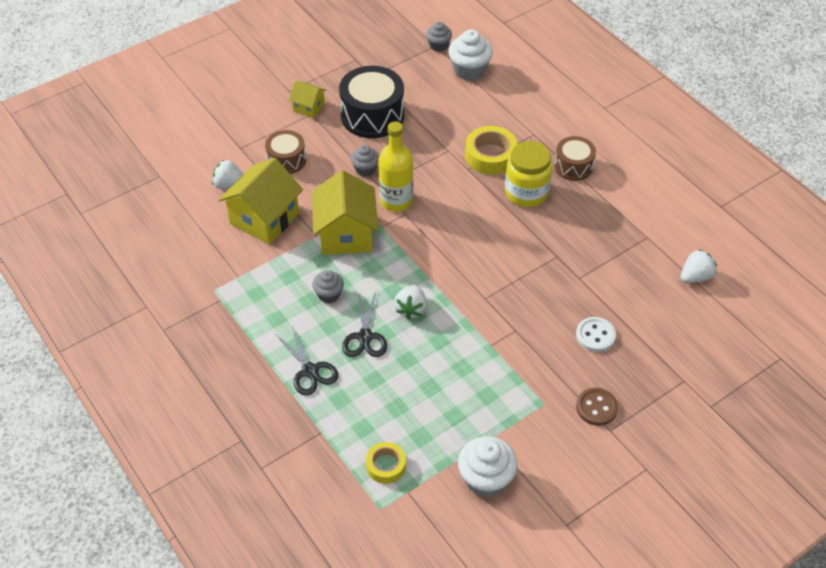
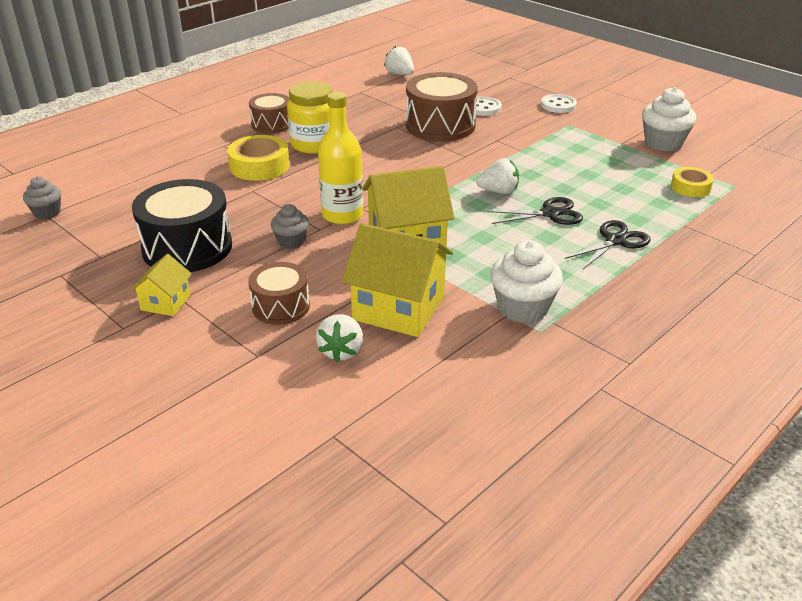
camera: 100 degrees left, 15 degrees down
(329, 294) = (504, 242): grey cupcake -> none
(469, 70) = (104, 188): white cupcake -> white cupcake (522, 308)
(555, 290) = (440, 125): none -> brown drum
(596, 407) = (558, 105): brown button -> white button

# Work required
Copy every line of the listing above exactly. Leave each picture out.

# Completed task
camera: 100 degrees left, 15 degrees down
(329, 294) = (504, 242): grey cupcake -> none
(469, 70) = (104, 188): white cupcake -> white cupcake (522, 308)
(555, 290) = (440, 125): none -> brown drum
(596, 407) = (558, 105): brown button -> white button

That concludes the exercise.